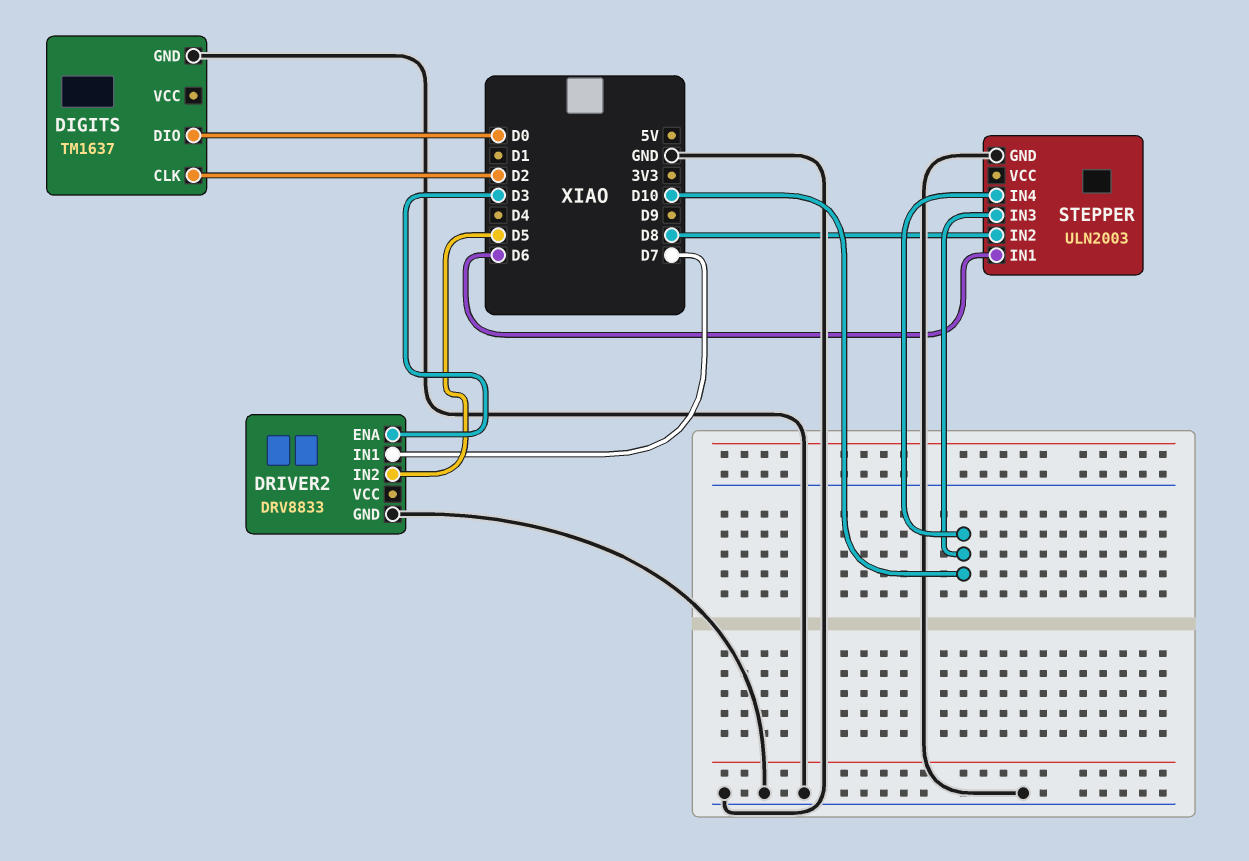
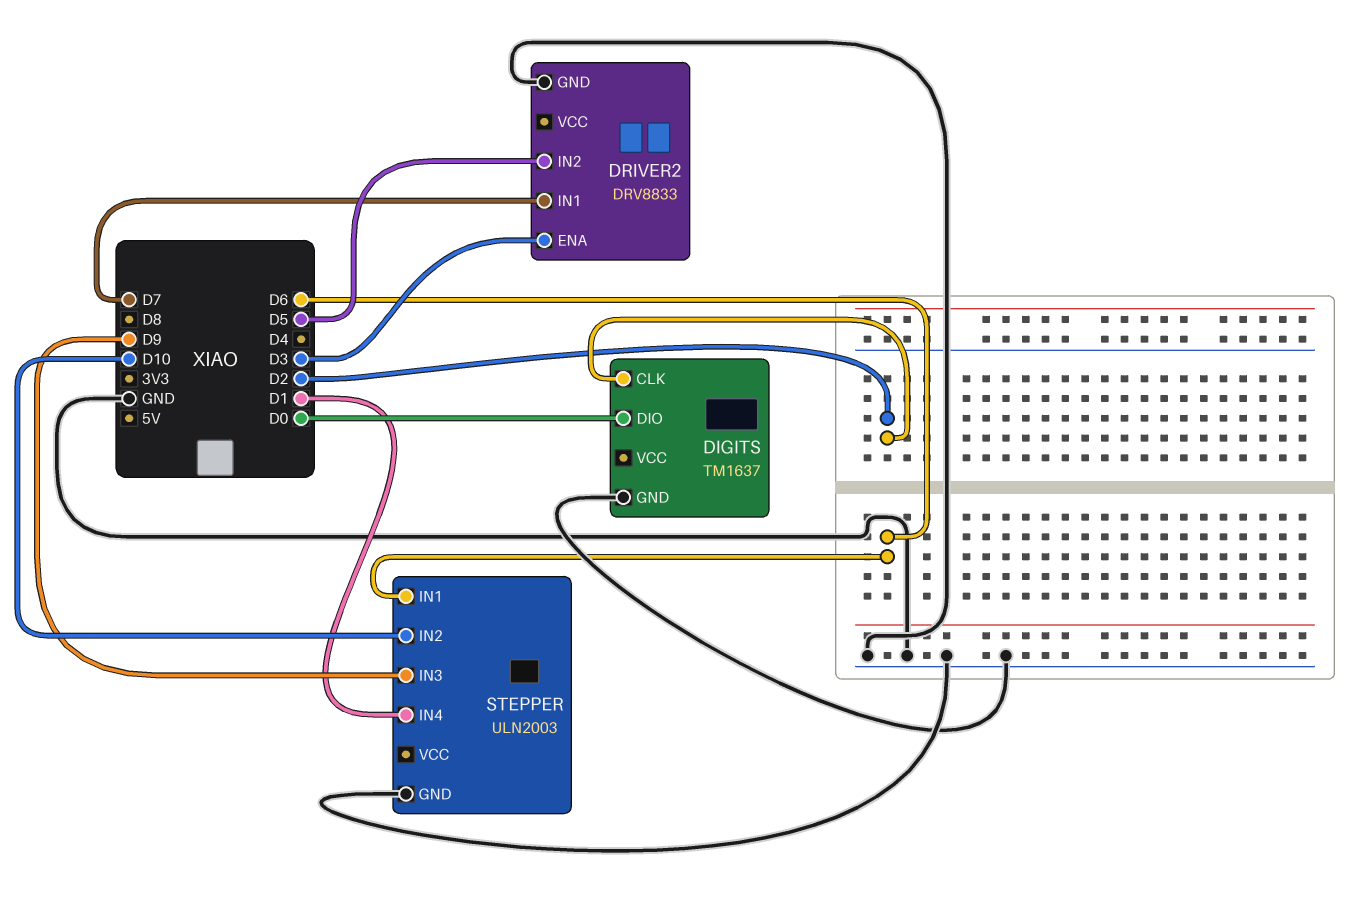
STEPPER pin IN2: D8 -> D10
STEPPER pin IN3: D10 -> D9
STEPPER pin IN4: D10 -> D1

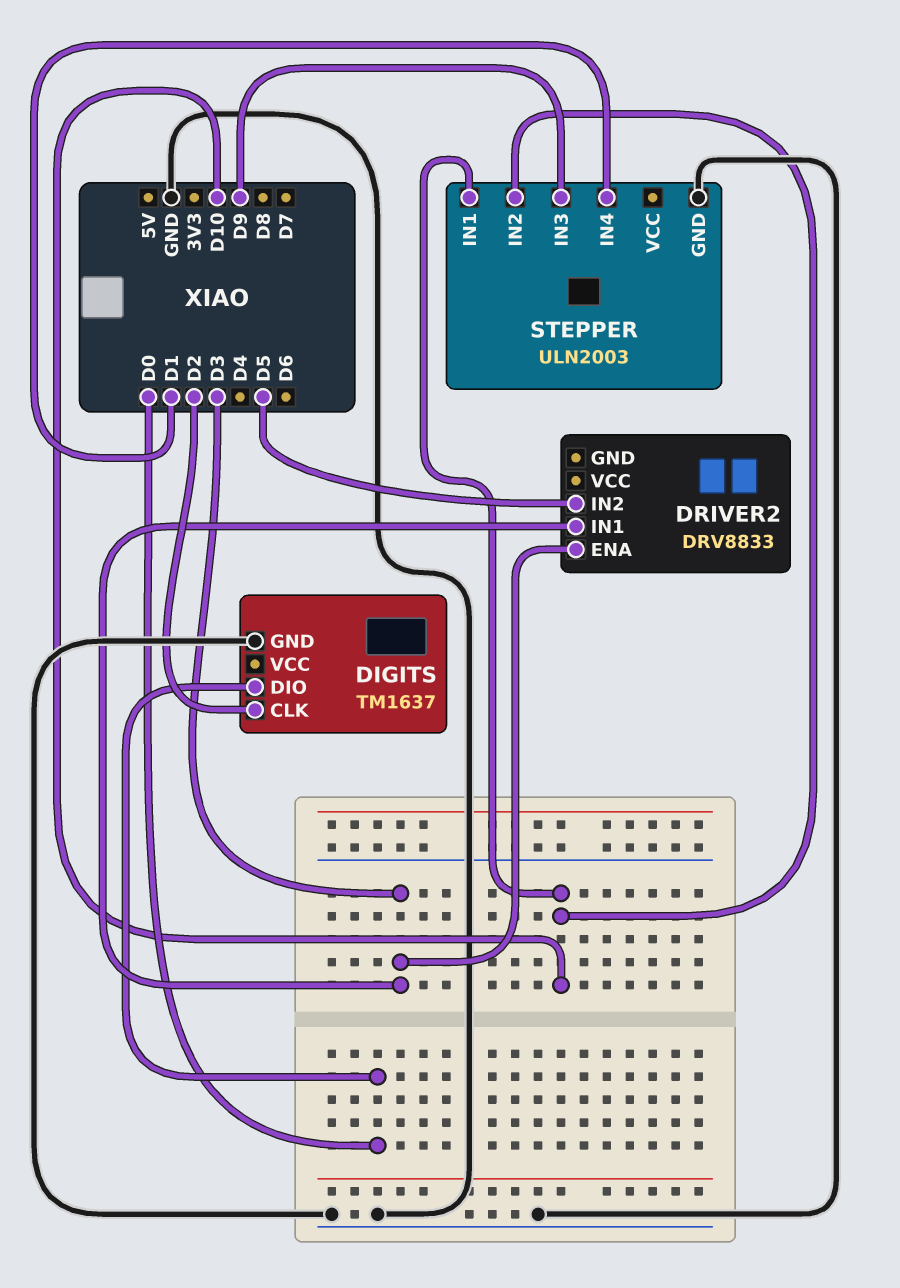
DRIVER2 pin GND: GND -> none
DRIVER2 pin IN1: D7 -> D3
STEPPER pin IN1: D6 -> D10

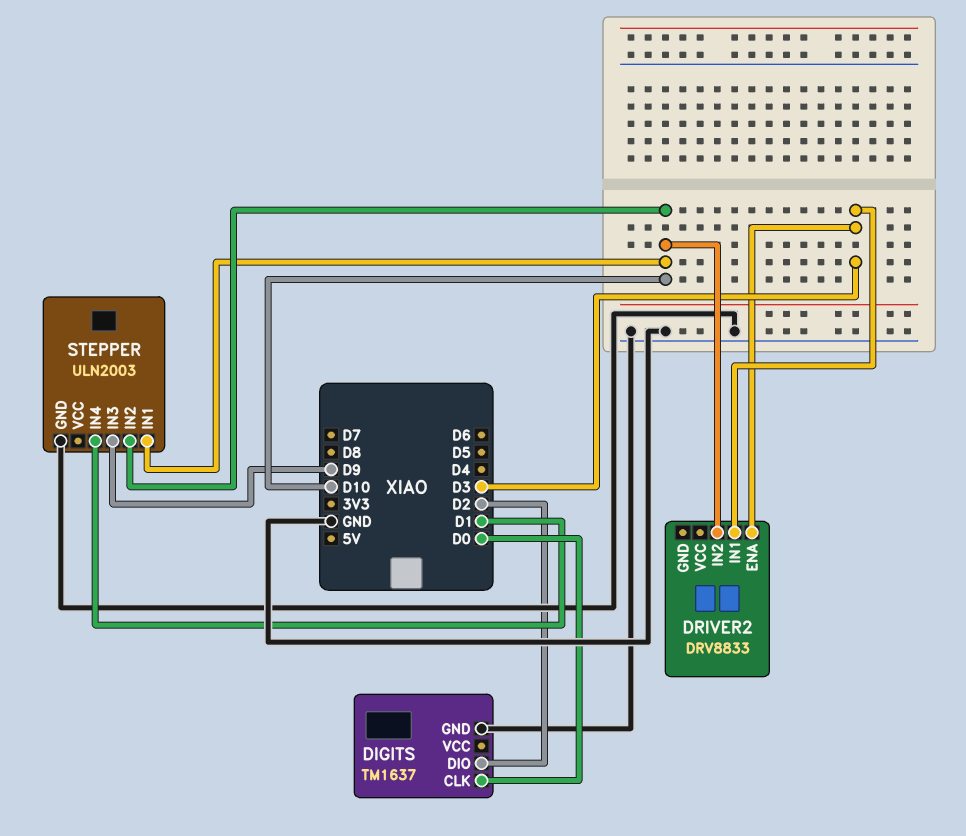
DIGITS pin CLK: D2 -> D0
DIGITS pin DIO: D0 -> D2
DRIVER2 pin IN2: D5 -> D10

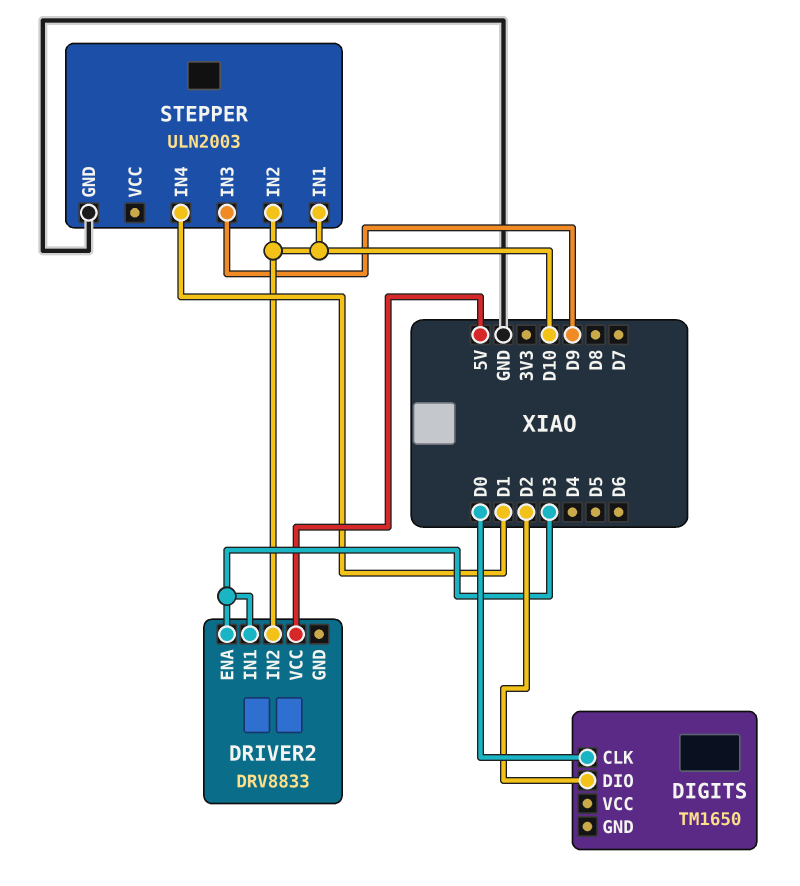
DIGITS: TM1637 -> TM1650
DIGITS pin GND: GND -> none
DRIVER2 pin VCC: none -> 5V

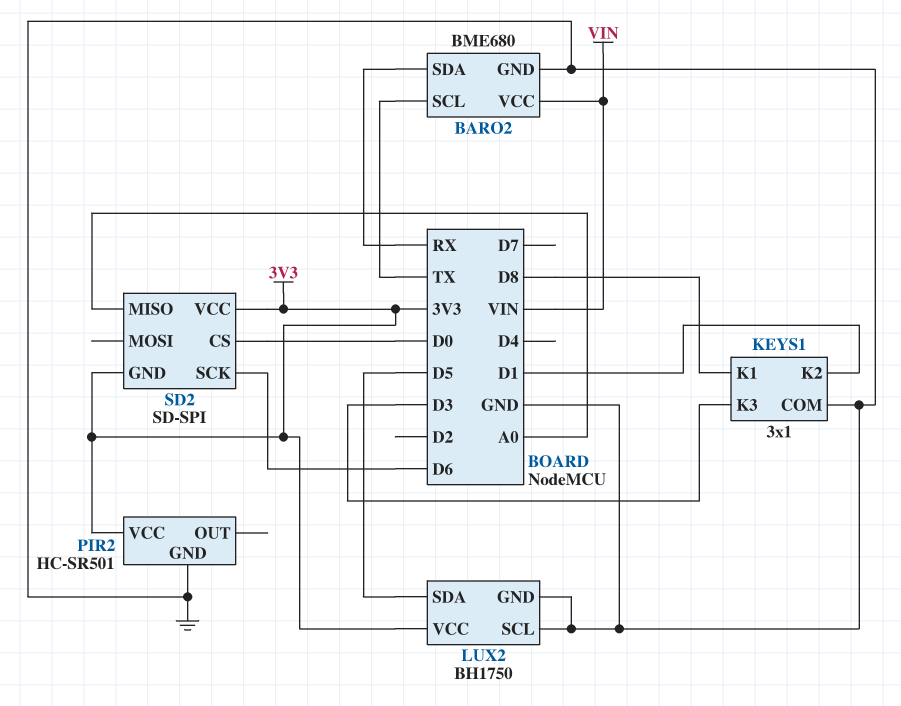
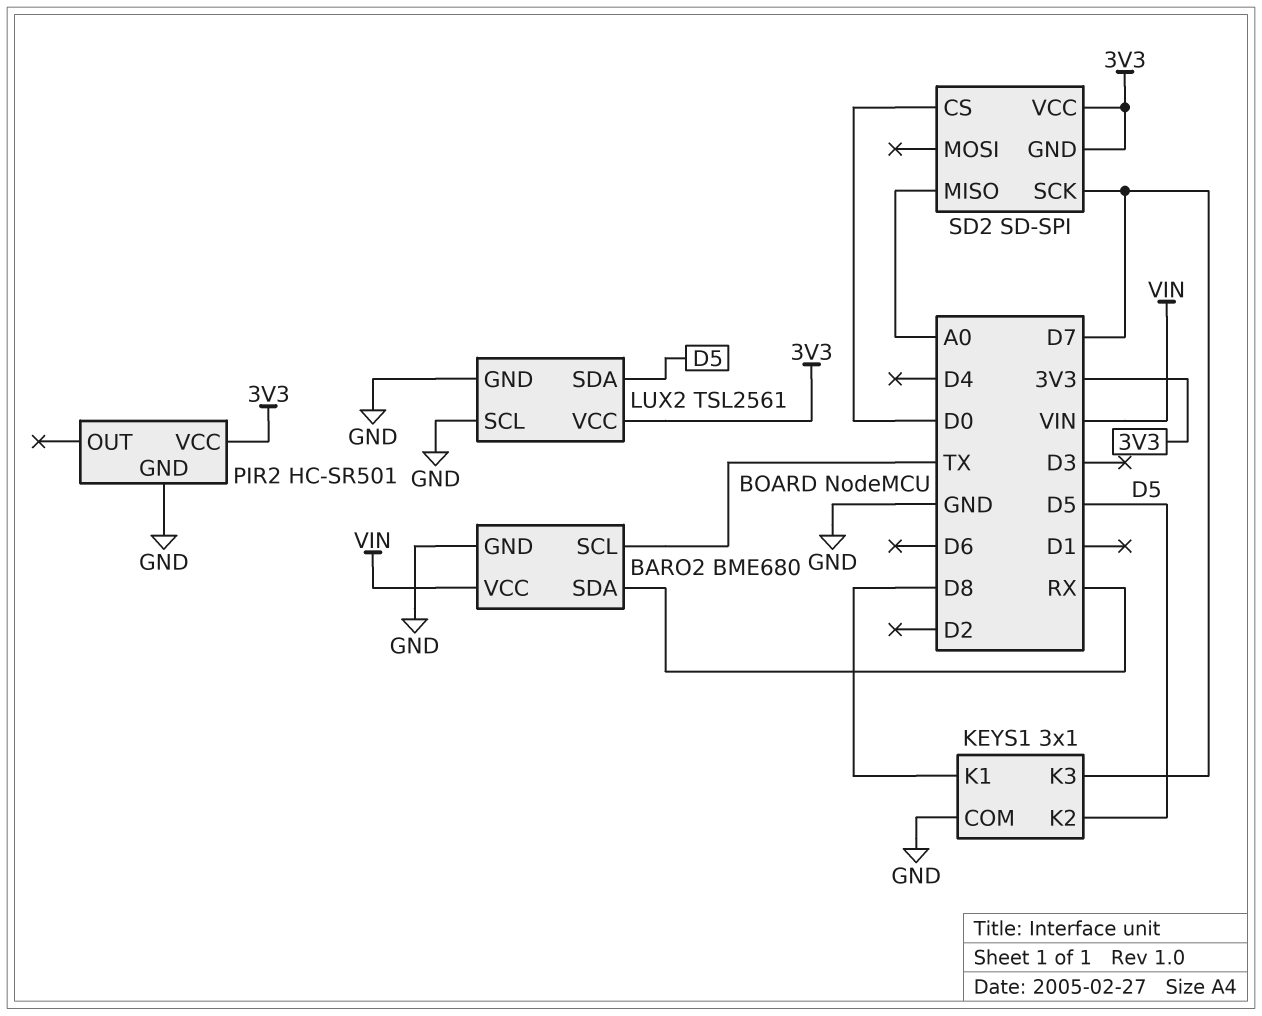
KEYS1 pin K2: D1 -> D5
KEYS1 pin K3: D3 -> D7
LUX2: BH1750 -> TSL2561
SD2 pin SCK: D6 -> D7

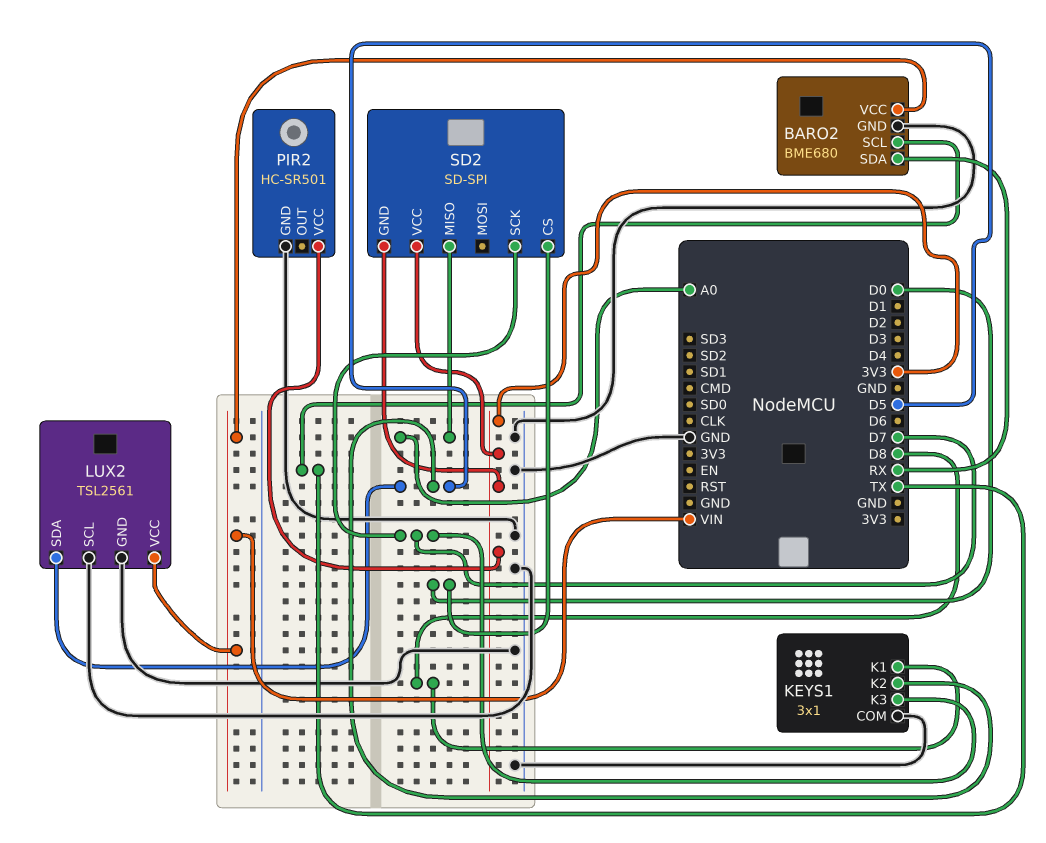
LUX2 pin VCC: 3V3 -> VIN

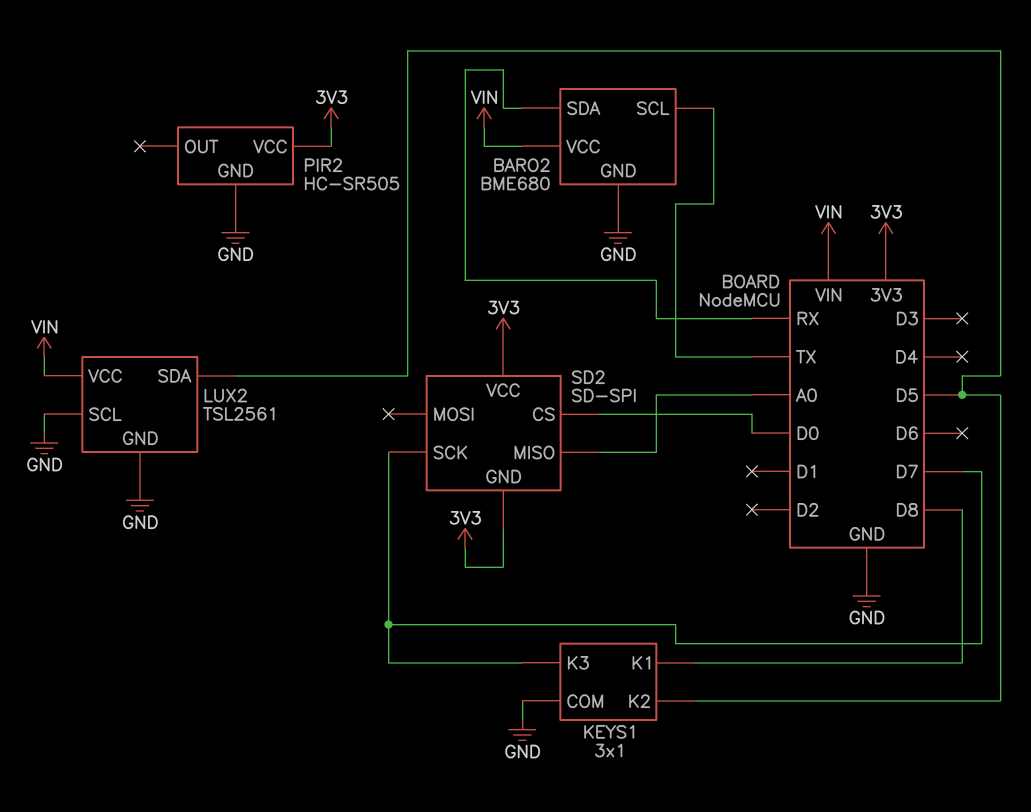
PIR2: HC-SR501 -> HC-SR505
—————
**Task directions**
Would you copy all lines in the records where the string "DIGITS" appears?

**Answer to this problem**
DIGITS pin CLK: D2 -> D0
DIGITS pin DIO: D0 -> D2
DIGITS: TM1637 -> TM1650
DIGITS pin GND: GND -> none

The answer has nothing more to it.